» **Task to complete**:
Tally every line of the listing below that holds "diode", then give the tally alone.

» **Supplied data**:
☆ ☆ ☆ ☆

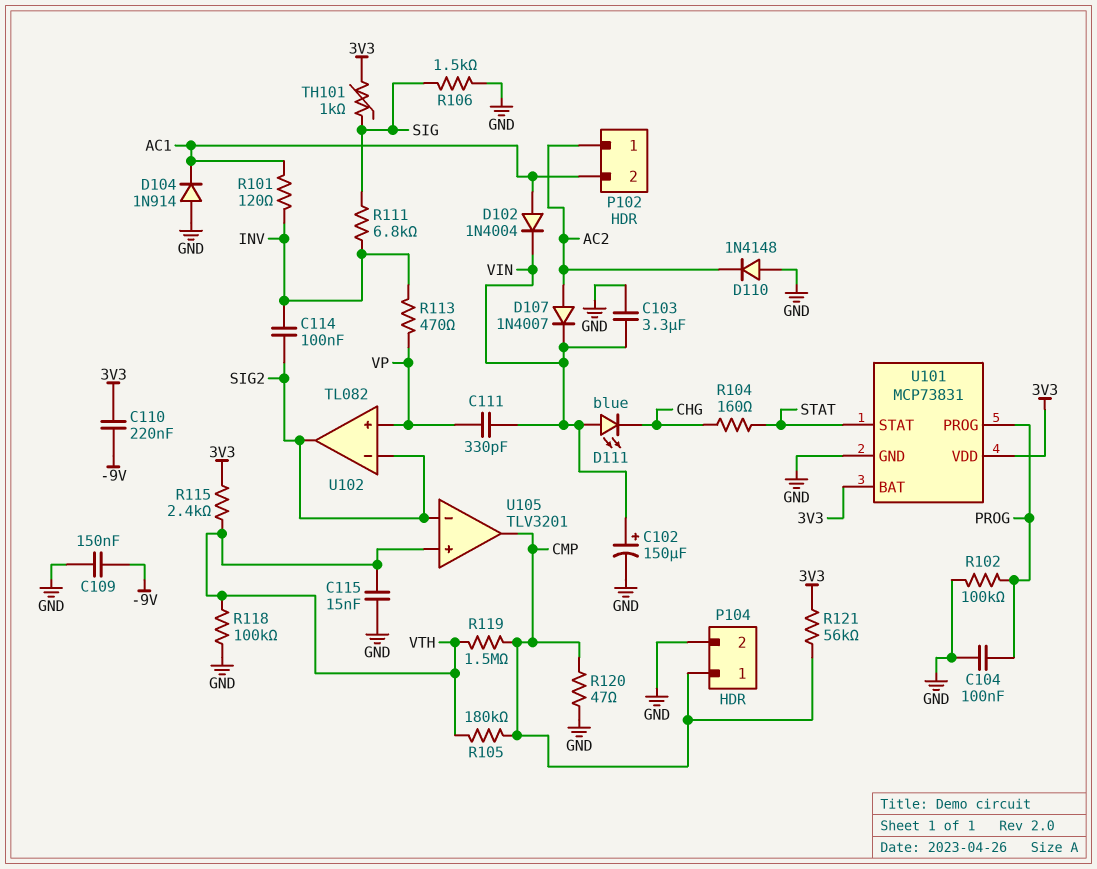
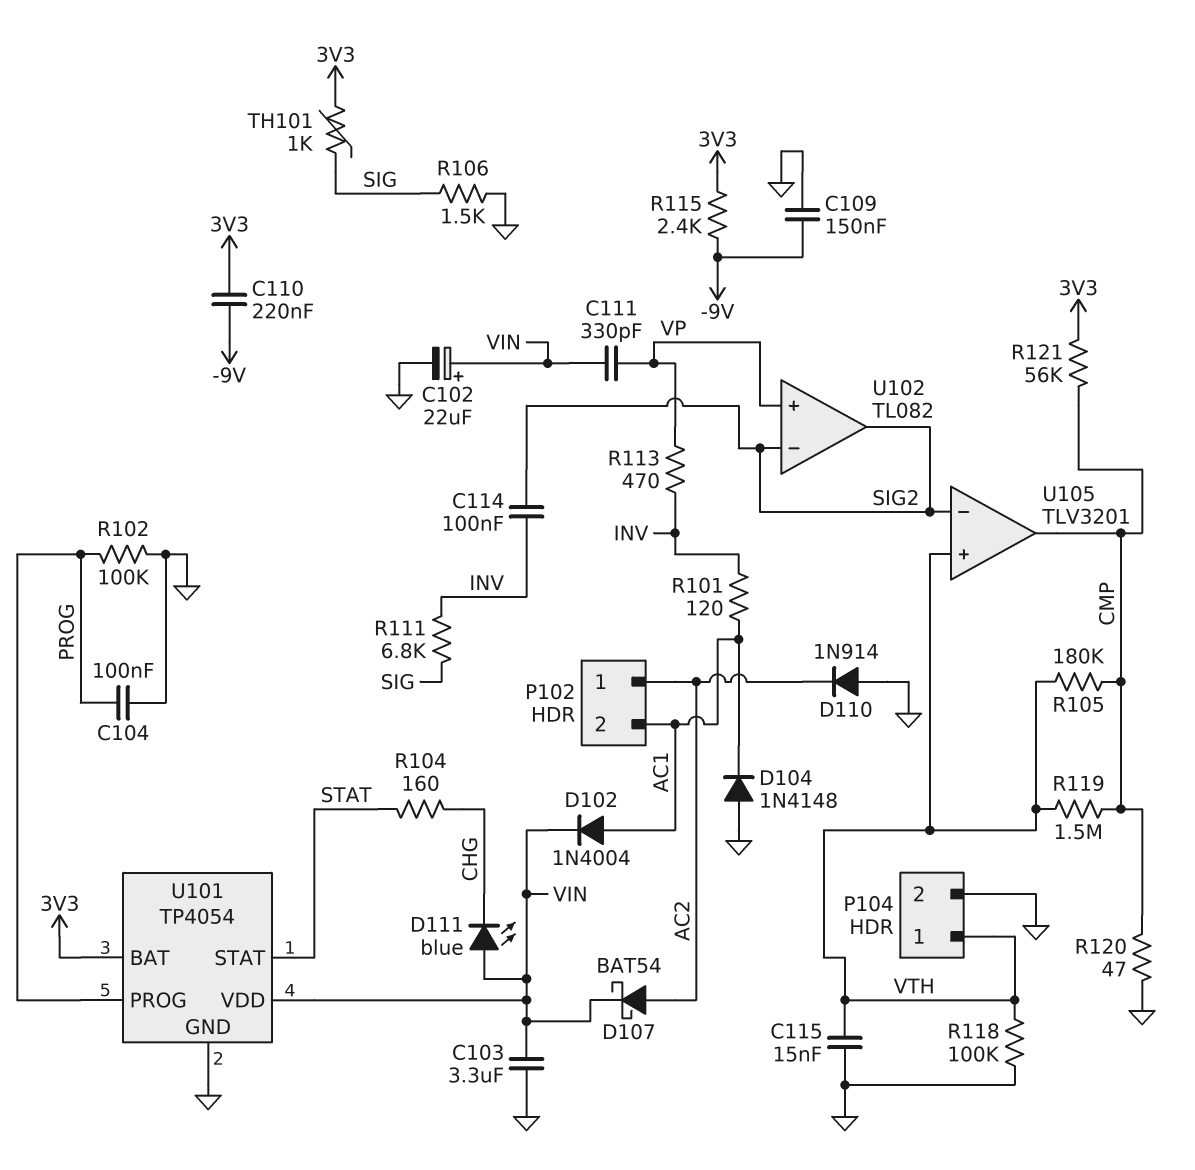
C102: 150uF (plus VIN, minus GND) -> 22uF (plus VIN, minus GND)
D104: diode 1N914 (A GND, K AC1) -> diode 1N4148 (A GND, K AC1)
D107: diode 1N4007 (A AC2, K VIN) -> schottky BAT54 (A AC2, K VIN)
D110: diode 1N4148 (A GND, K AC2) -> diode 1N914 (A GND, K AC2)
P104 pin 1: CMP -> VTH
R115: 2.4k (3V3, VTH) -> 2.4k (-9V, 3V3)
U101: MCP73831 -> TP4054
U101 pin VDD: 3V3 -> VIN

☆ ☆ ☆ ☆

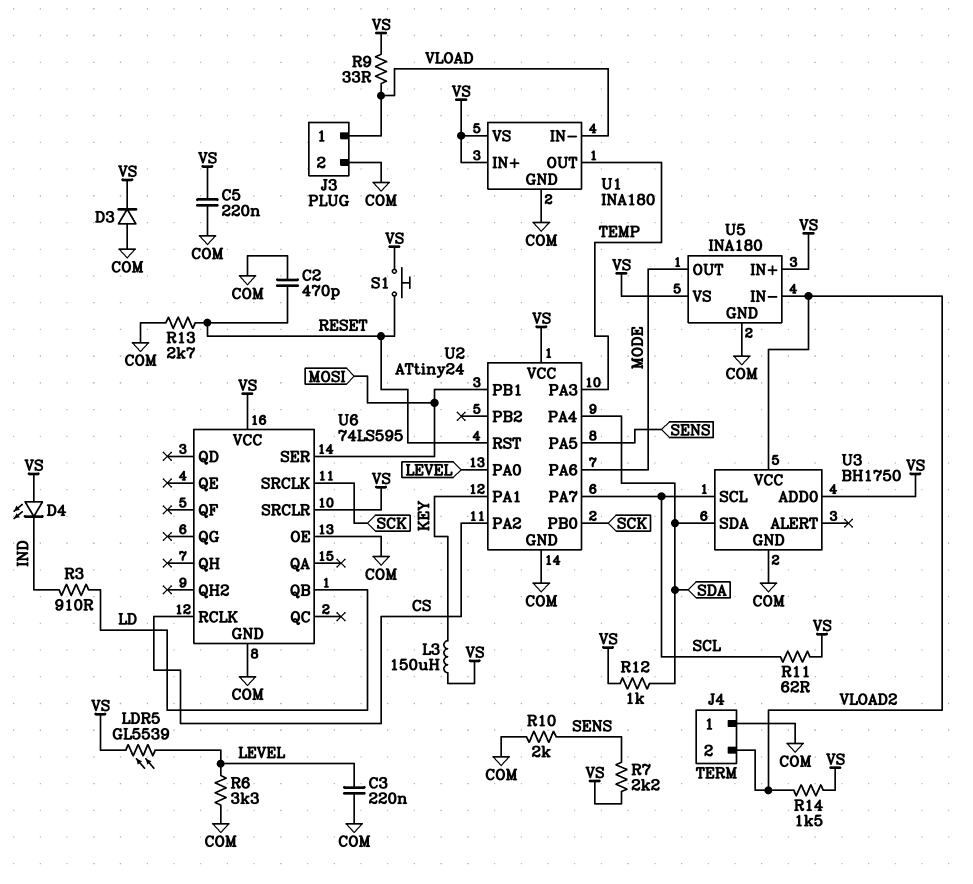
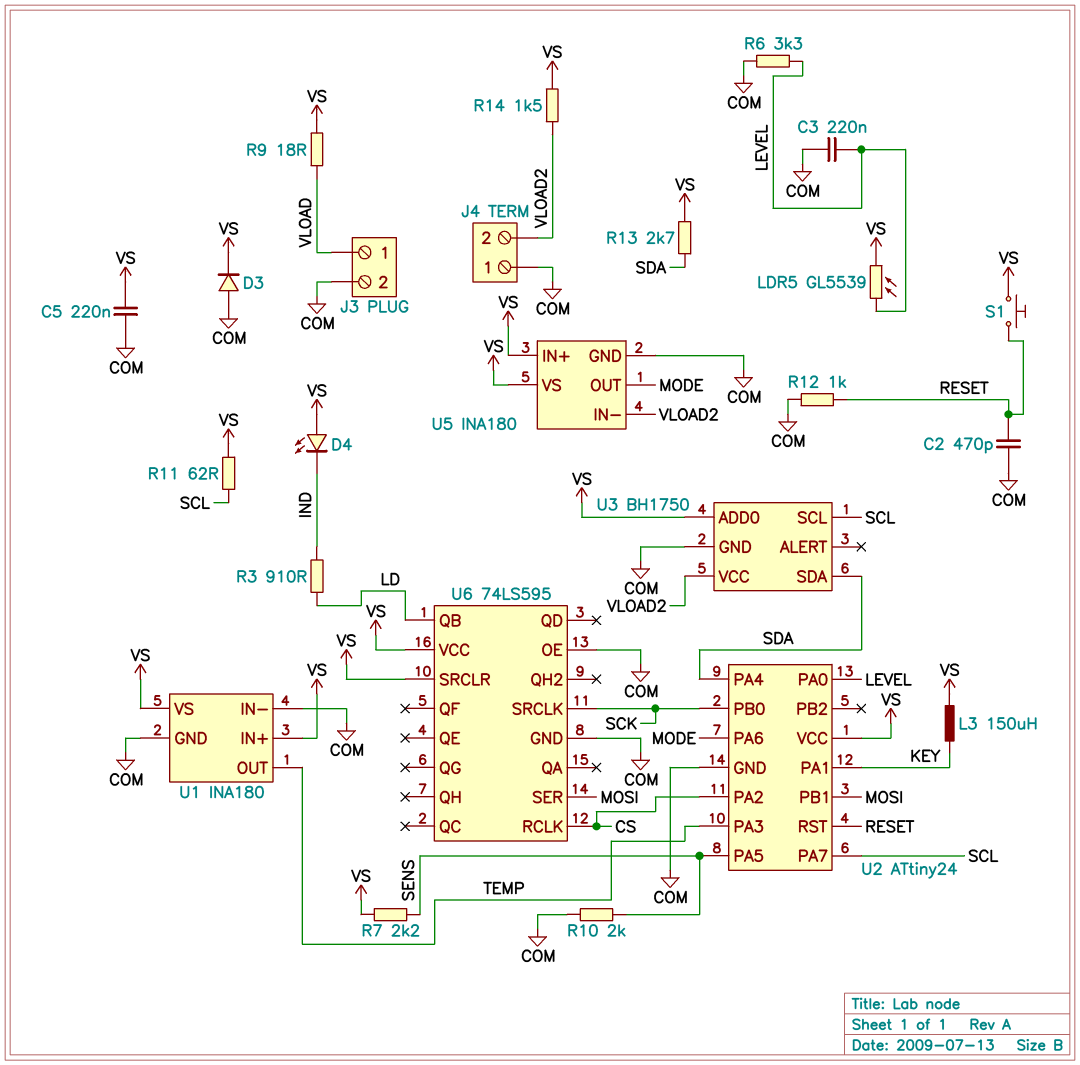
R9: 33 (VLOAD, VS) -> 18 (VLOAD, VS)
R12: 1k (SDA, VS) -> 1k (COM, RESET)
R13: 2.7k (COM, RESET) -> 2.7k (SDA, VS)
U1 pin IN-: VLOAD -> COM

☆ ☆ ☆ ☆

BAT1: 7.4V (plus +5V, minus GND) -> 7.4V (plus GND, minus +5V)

☆ ☆ ☆ ☆

» **Result for this task**:
3